--- Records for processing Enclosed Below ---
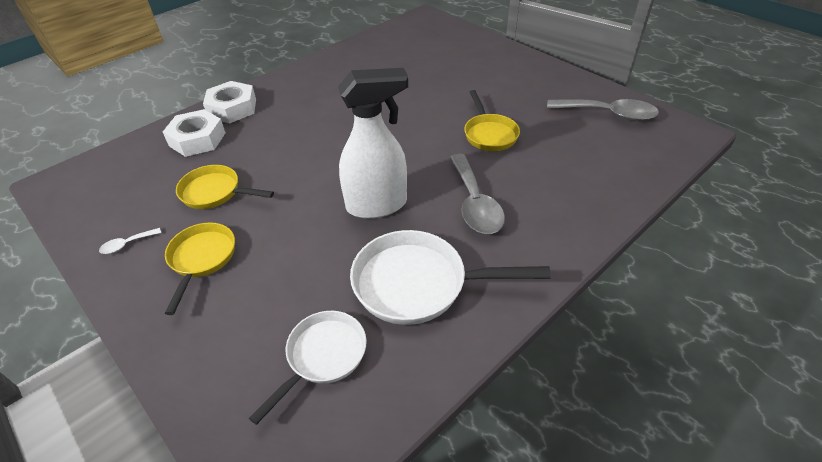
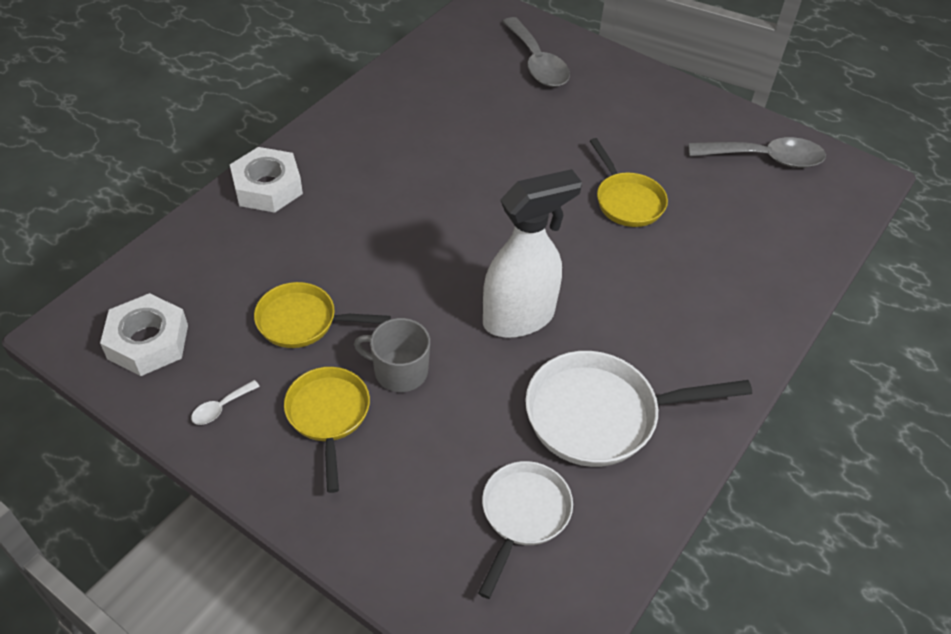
camera: 15 degrees left, 5 degrees up
(197, 139) = (240, 242): white nut -> white nut (148, 341)
(269, 233) = (399, 371): none -> grey mug
(475, 203) = (636, 303): grey spoon -> grey spoon (537, 63)

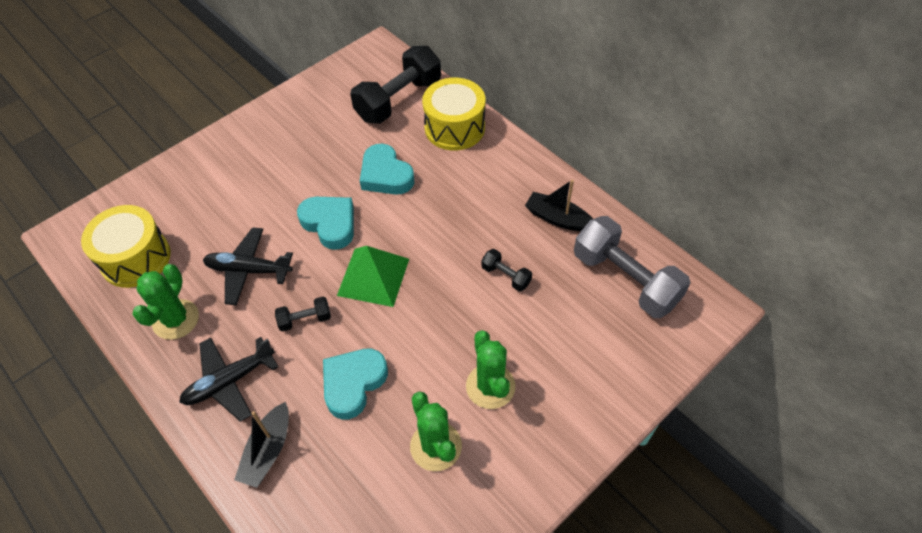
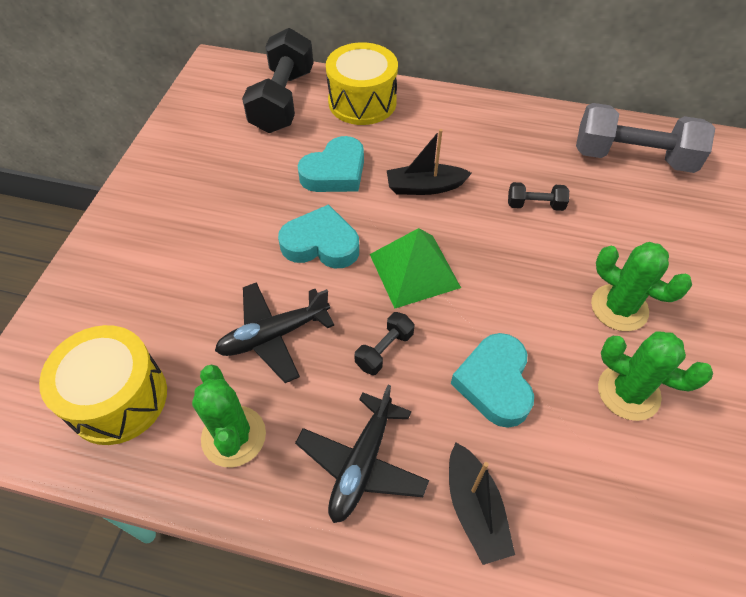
camera: 35 degrees left, 0 degrees up
(385, 175) = (335, 172): turquoise heart -> turquoise heart turned 60 degrees counterclockwise
(558, 218) = (530, 136): black boat -> black boat (425, 187)

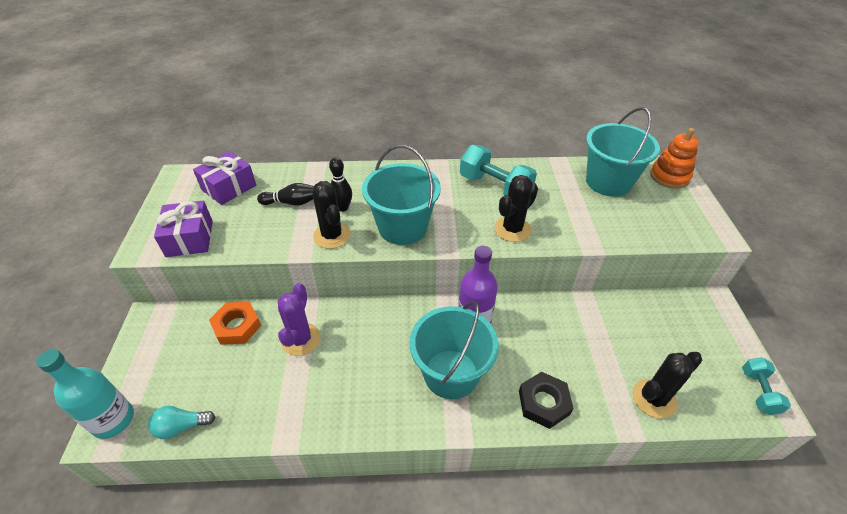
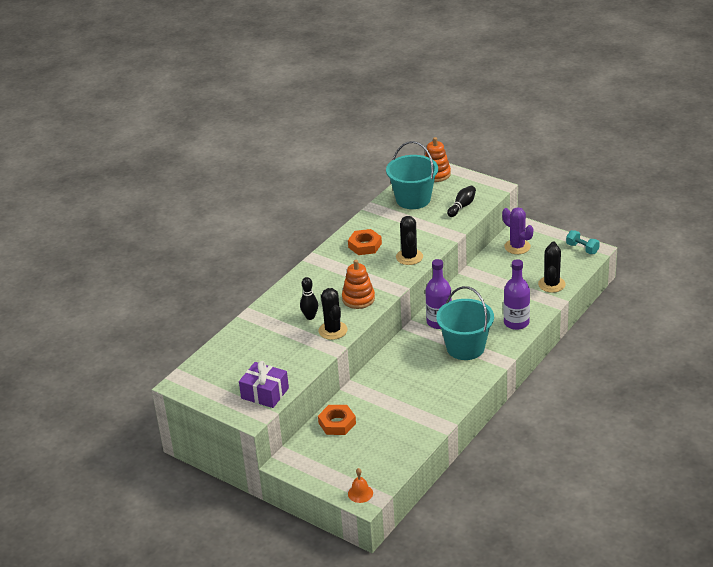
camera: 50 degrees left, 10 degrees down
(113, 420) = (360, 493): turquoise bottle -> orange bell
(182, 426) = (394, 465): turquoise light bulb -> none
(229, 187) = (225, 362): purple gift -> none
(291, 202) = (278, 337): black bowling pin -> black bowling pin (462, 206)
(301, 339) = (378, 398): purple cactus -> purple cactus (517, 247)
(332, 235) = (333, 330): black cactus -> black cactus turned 60 degrees clockwise
(402, 227) = (358, 299): turquoise bucket -> orange stacking toy
(495, 187) = (365, 245): turquoise dumbbell -> orange nut
(544, 403) = (516, 323): black nut -> purple bottle

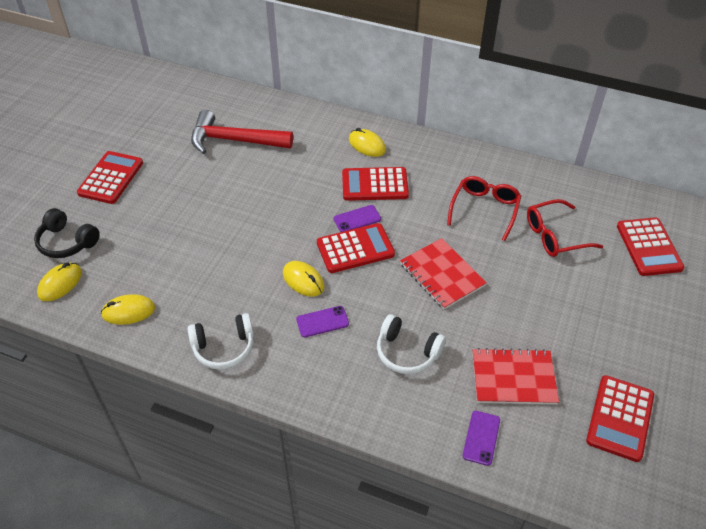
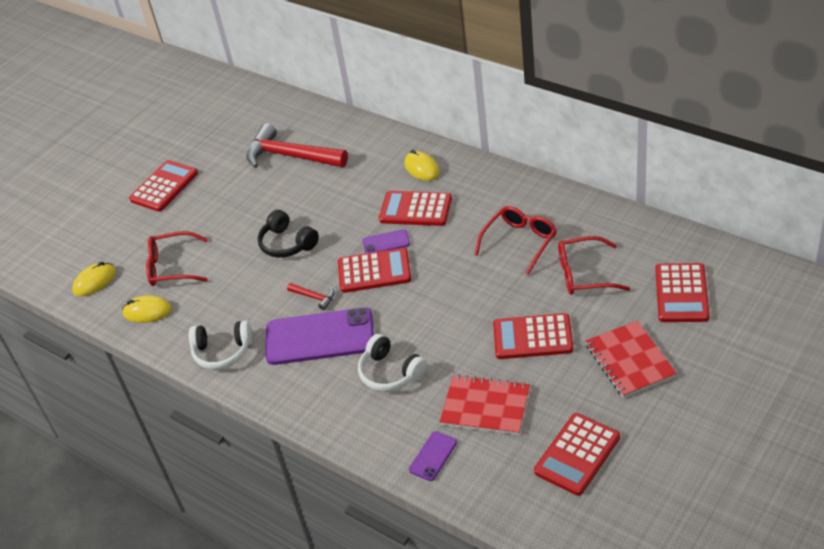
camera: 20 degrees right, 5 degrees down
(67, 242) = (109, 244): black headphones -> black headphones (287, 243)
(142, 261) = (172, 267): none -> red glasses
(303, 280) = (314, 297): yellow mouse -> red hammer
(322, 322) = (320, 337): purple phone -> purple phone, size x2.21
(442, 275) = (451, 303): red notebook -> red notebook (630, 360)
(532, 302) = (532, 337): none -> red calculator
--- End of Enclosed Records for processing ---
▶ **Exercise**
Each entry above should be given again exactly, with its pictures omitted.

▶ **Response below**
camera: 15 degrees left, 5 degrees up
(197, 139) = (240, 242): white nut -> white nut (148, 341)
(269, 233) = (399, 371): none -> grey mug
(475, 203) = (636, 303): grey spoon -> grey spoon (537, 63)

camera: 35 degrees left, 0 degrees up
(385, 175) = (335, 172): turquoise heart -> turquoise heart turned 60 degrees counterclockwise
(558, 218) = (530, 136): black boat -> black boat (425, 187)

camera: 50 degrees left, 10 degrees down
(113, 420) = (360, 493): turquoise bottle -> orange bell
(182, 426) = (394, 465): turquoise light bulb -> none
(229, 187) = (225, 362): purple gift -> none
(291, 202) = (278, 337): black bowling pin -> black bowling pin (462, 206)
(301, 339) = (378, 398): purple cactus -> purple cactus (517, 247)
(332, 235) = (333, 330): black cactus -> black cactus turned 60 degrees clockwise
(402, 227) = (358, 299): turquoise bucket -> orange stacking toy
(495, 187) = (365, 245): turquoise dumbbell -> orange nut
(544, 403) = (516, 323): black nut -> purple bottle

camera: 20 degrees right, 5 degrees down
(67, 242) = (109, 244): black headphones -> black headphones (287, 243)
(142, 261) = (172, 267): none -> red glasses
(303, 280) = (314, 297): yellow mouse -> red hammer
(322, 322) = (320, 337): purple phone -> purple phone, size x2.21
(442, 275) = (451, 303): red notebook -> red notebook (630, 360)
(532, 302) = (532, 337): none -> red calculator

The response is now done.